What the task requires:
Word for word, and with pictures excluded, copy out all the records that follow.

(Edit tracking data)

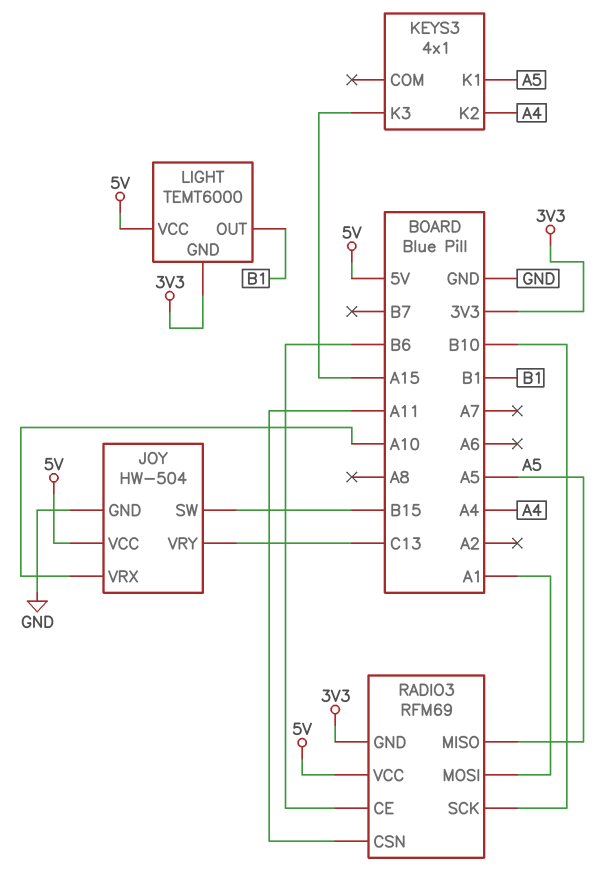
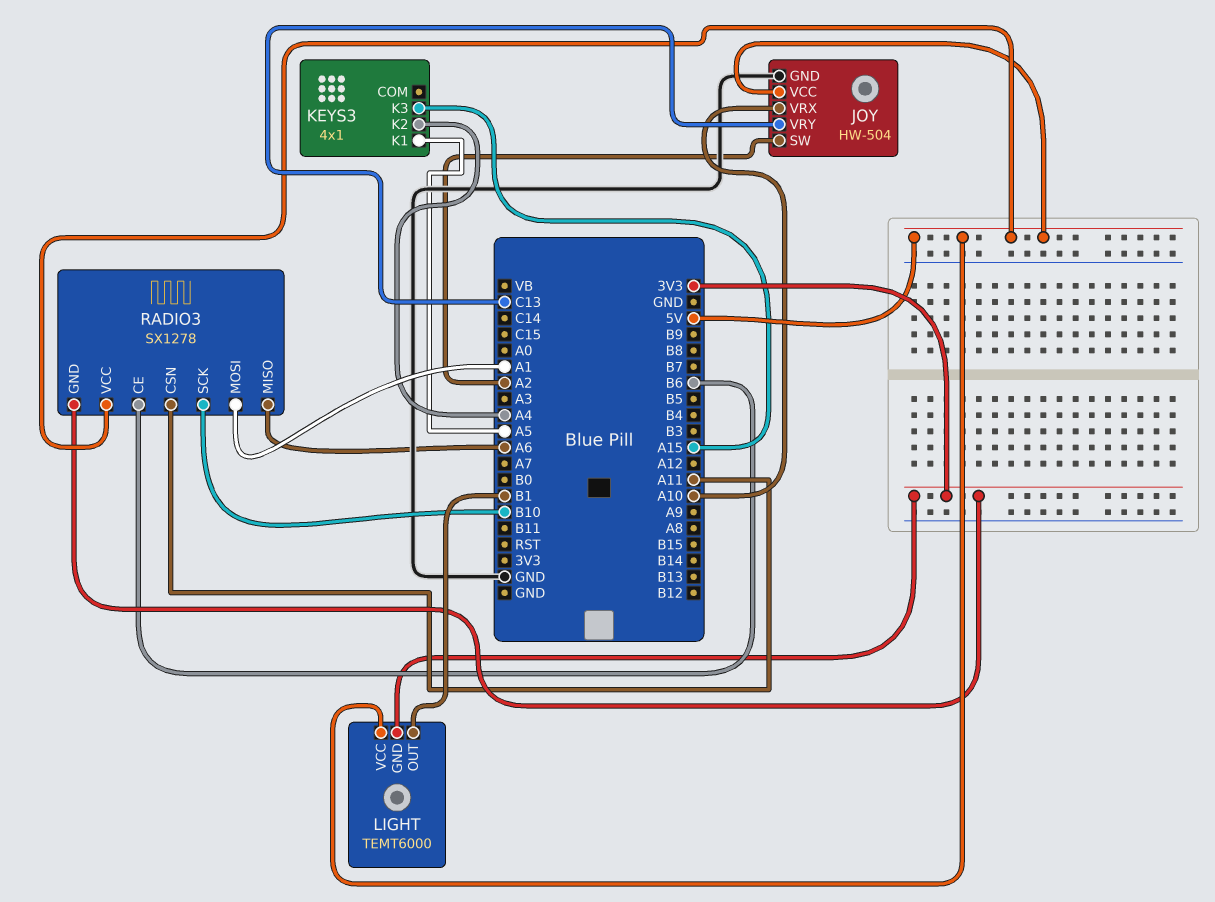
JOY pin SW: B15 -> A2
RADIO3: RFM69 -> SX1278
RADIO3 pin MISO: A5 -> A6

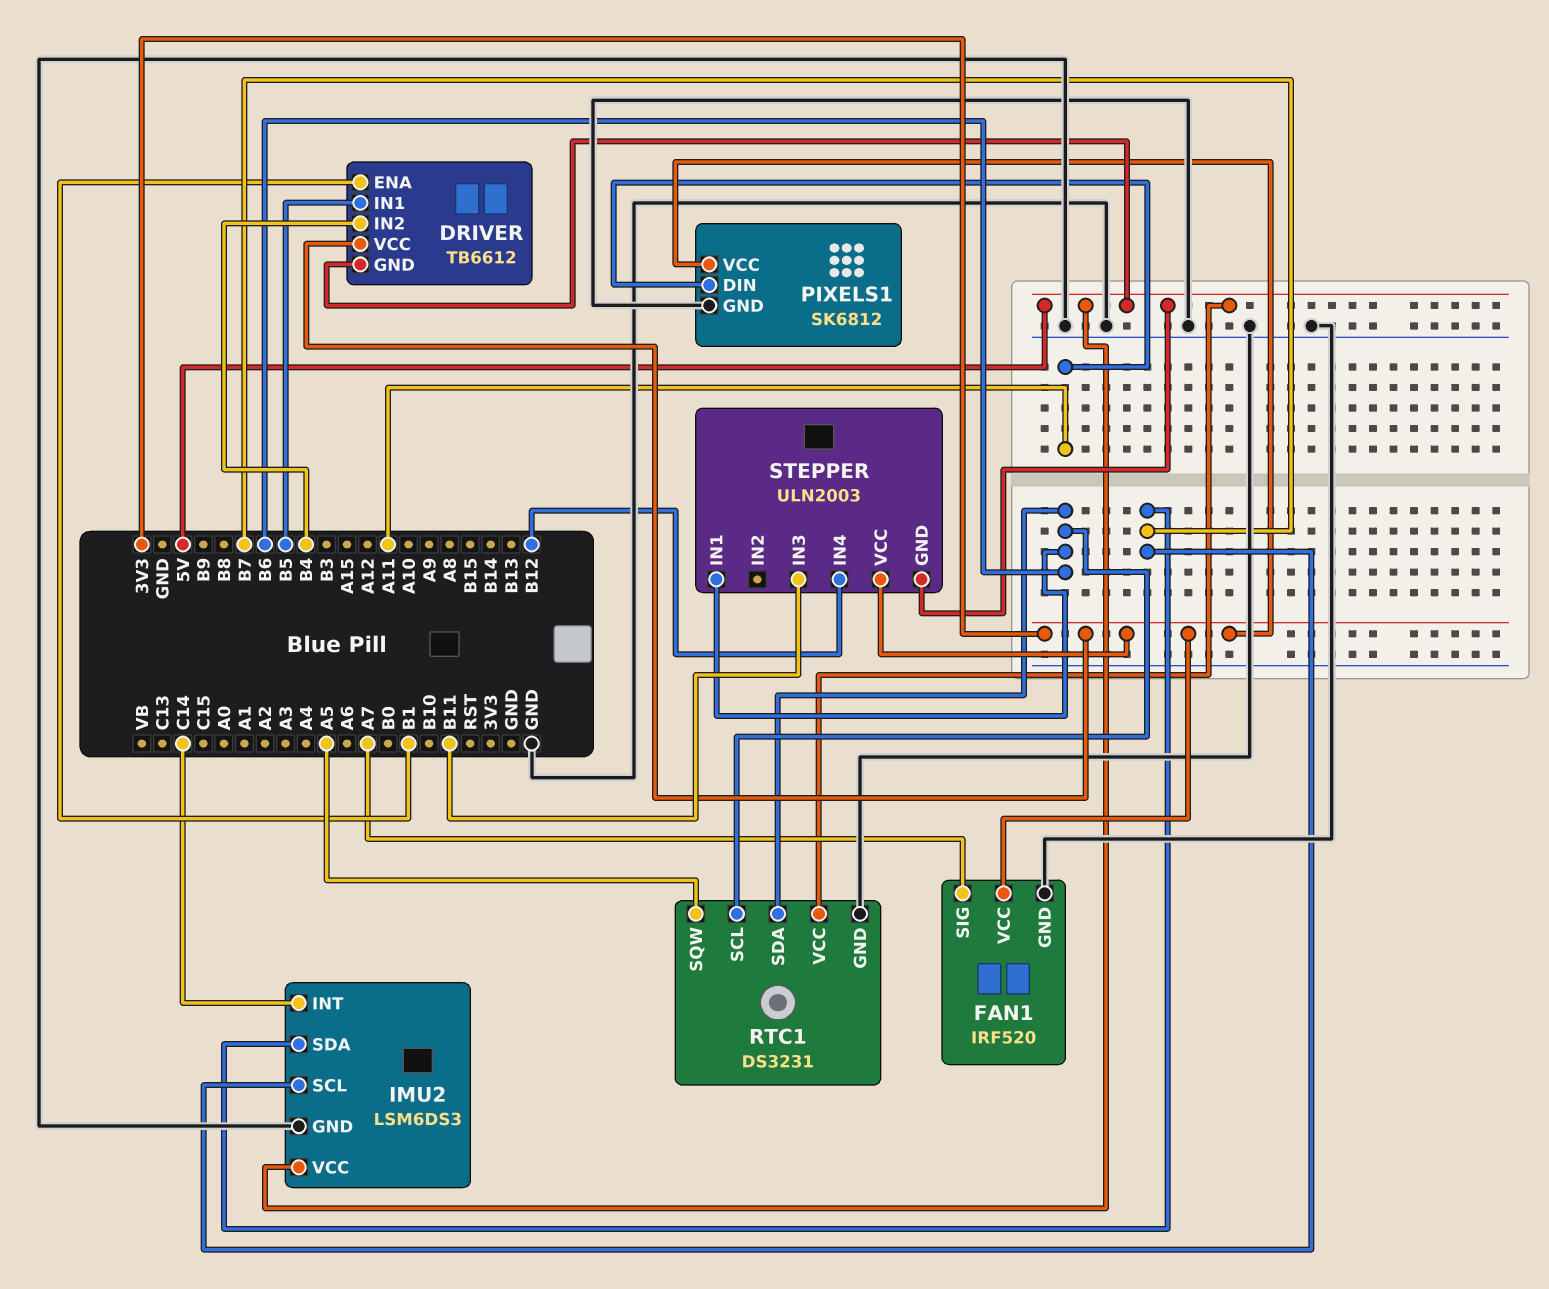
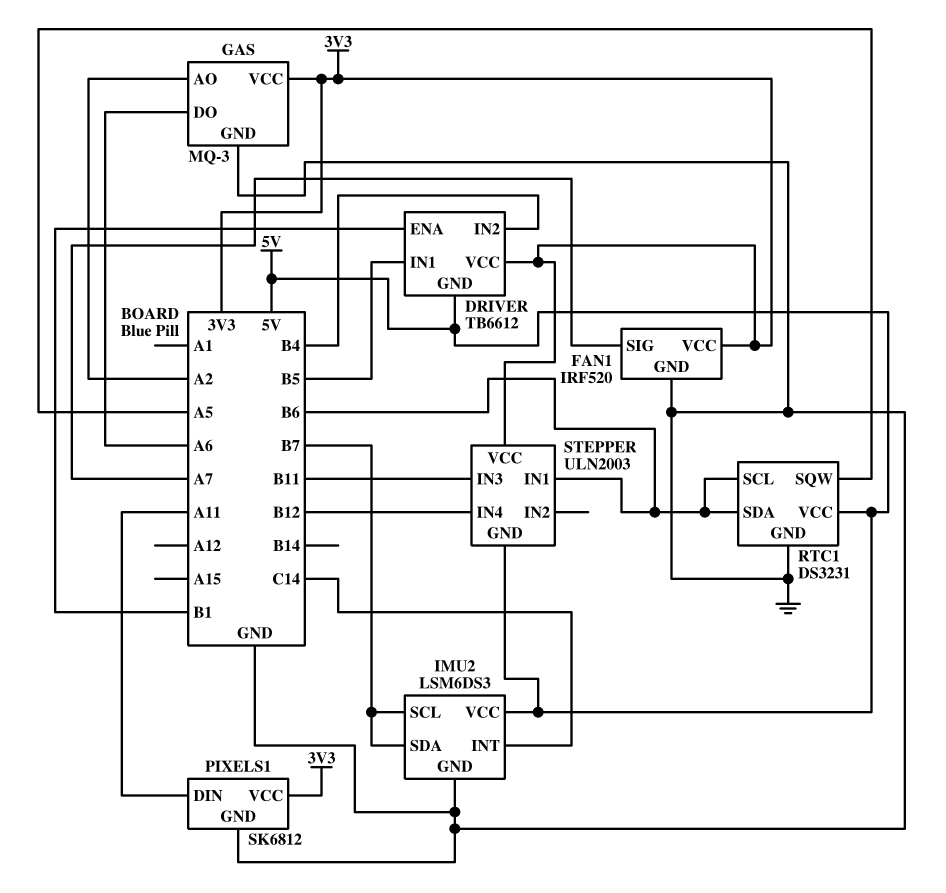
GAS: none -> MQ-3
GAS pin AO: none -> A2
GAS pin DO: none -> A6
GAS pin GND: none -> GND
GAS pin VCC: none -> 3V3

Task solution:
JOY pin SW: B15 -> A2
RADIO3: RFM69 -> SX1278
RADIO3 pin MISO: A5 -> A6

GAS: none -> MQ-3
GAS pin AO: none -> A2
GAS pin DO: none -> A6
GAS pin GND: none -> GND
GAS pin VCC: none -> 3V3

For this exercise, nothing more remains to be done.